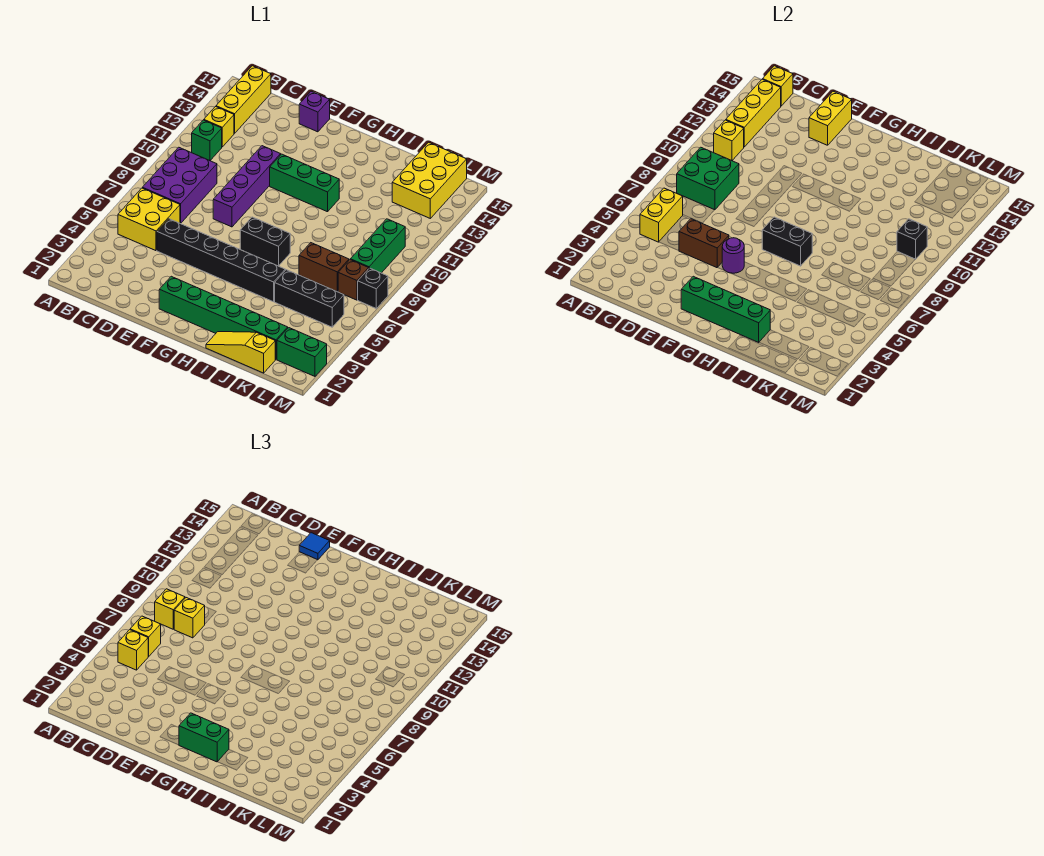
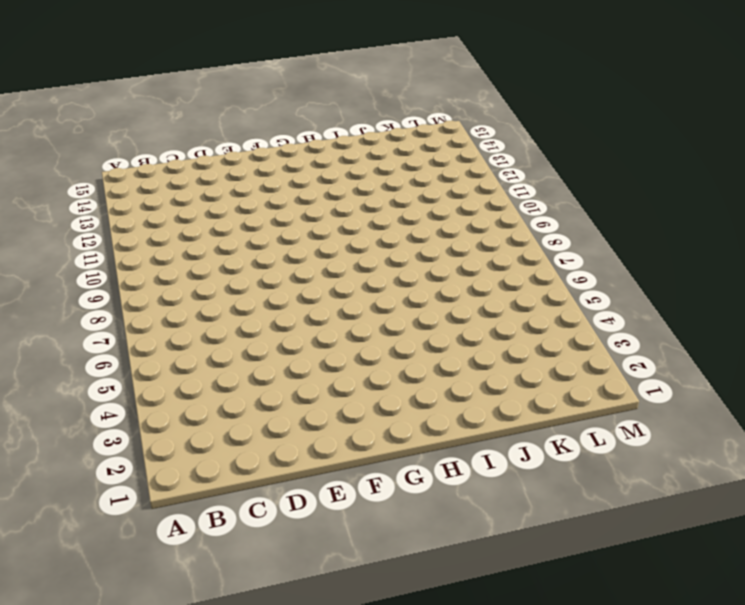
none -> yellow brick B5:C6 level 1
none -> purple brick B7:C9 level 1
none -> green brick B11 level 1
none -> yellow brick B12 level 1

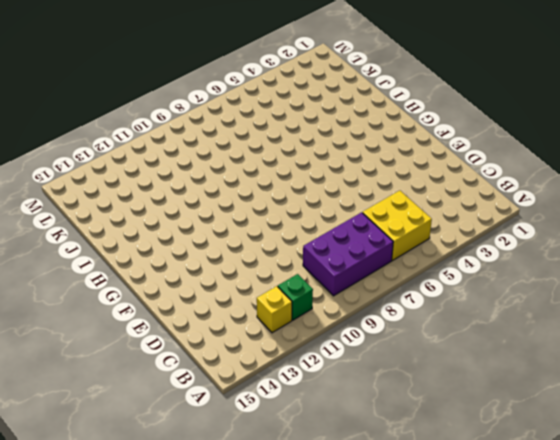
none -> yellow brick B13:B15 level 1
none -> black brick D5:I5 level 1
none -> purple brick E8:E11 level 1
none -> purple brick E15 level 1

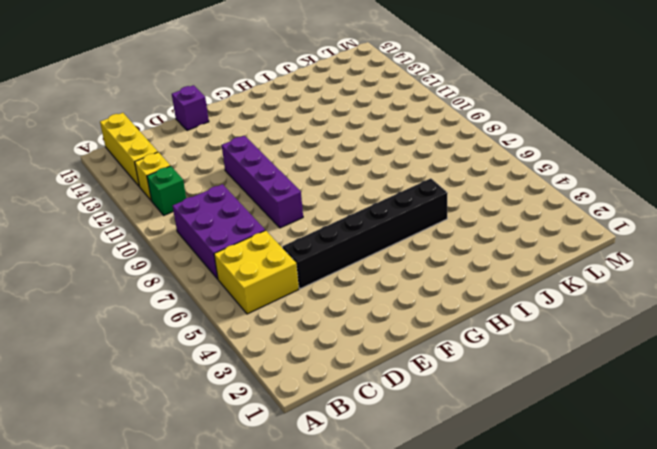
none -> green brick F2:K2 level 1
none -> green brick F11:H11 level 1
none -> black brick G7:H7 level 1
none -> yellow slope I1:K1 level 1 top K

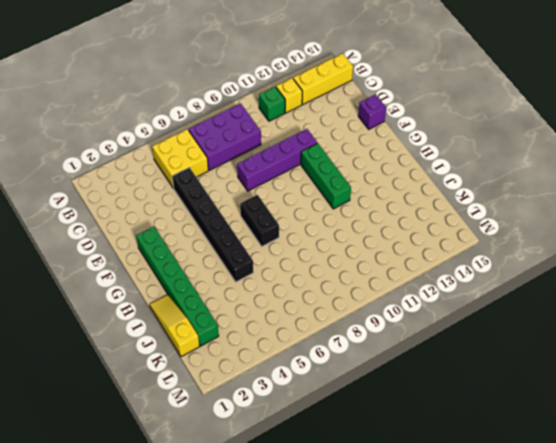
none -> black brick J5:L5 level 1
none -> brown brick J7:K7 level 1
none -> yellow brick K13:L15 level 1
none -> green brick L2:M2 level 1

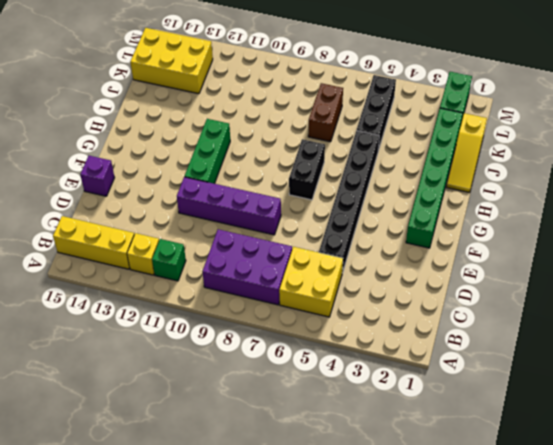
none -> brown brick L7 level 1
none -> green brick L8:L10 level 1
none -> black brick M7 level 1
none -> yellow brick B5:B6 level 2

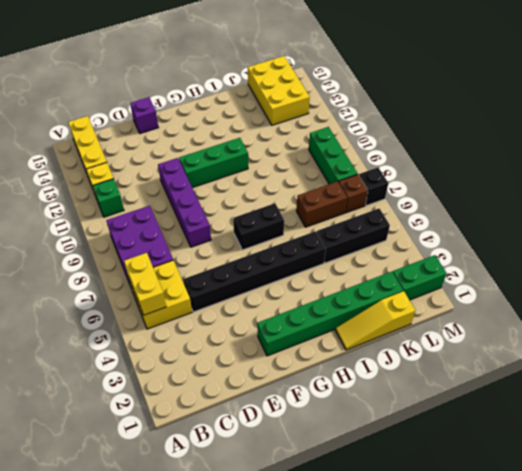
none -> green brick B8:C9 level 2
none -> yellow brick B11 level 2
none -> yellow brick B12:B14 level 2
none -> yellow brick B15 level 2

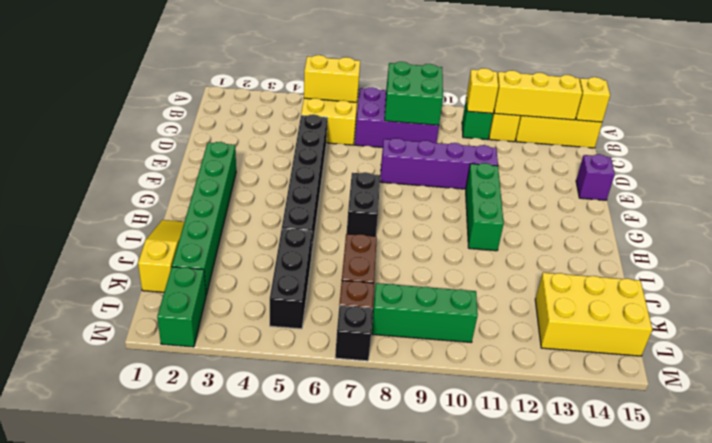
none -> brown brick D5:E5 level 2
none -> yellow brick E14:E15 level 2
none -> green brick F2:I2 level 2
none -> purple round brick F5 level 2

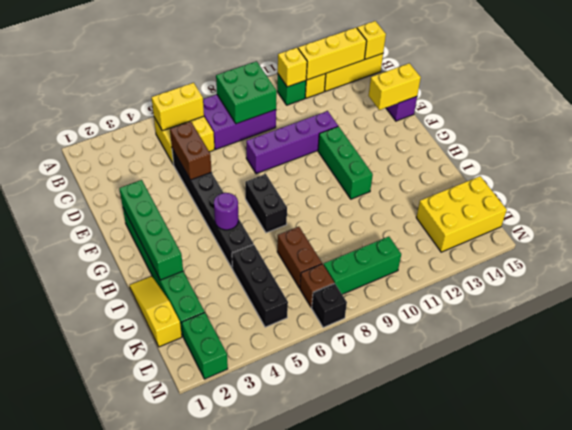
purple round brick H5 level 2 -> purple round brick F5 level 2
none -> black brick G7:H7 level 2
none -> black brick L10 level 2
none -> yellow brick B5 level 3
none -> yellow brick B6 level 3

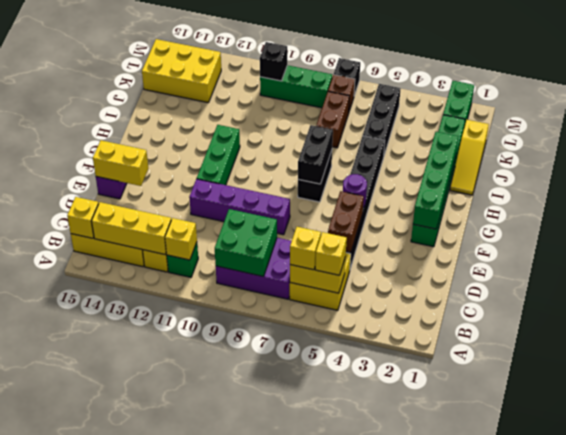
none -> yellow brick B8 level 3
none -> yellow brick C8 level 3
none -> blue tile E15 level 3
none -> green brick G2:H2 level 3

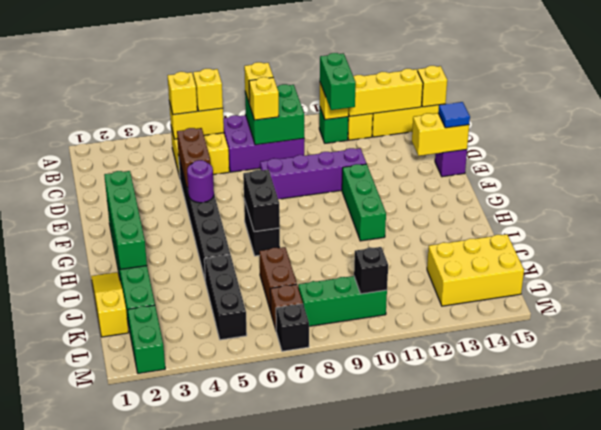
green brick B11:C11 level 3 -> green brick G2:H2 level 3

- - -

Everything from the line with "none -> black brick J5:L5 level 1" through the line with "none -> green brick B8:C9 level 2" in the material above should be transcribed exactly, except the pictures.

none -> black brick J5:L5 level 1
none -> brown brick J7:K7 level 1
none -> yellow brick K13:L15 level 1
none -> green brick L2:M2 level 1

none -> brown brick L7 level 1
none -> green brick L8:L10 level 1
none -> black brick M7 level 1
none -> yellow brick B5:B6 level 2

none -> green brick B8:C9 level 2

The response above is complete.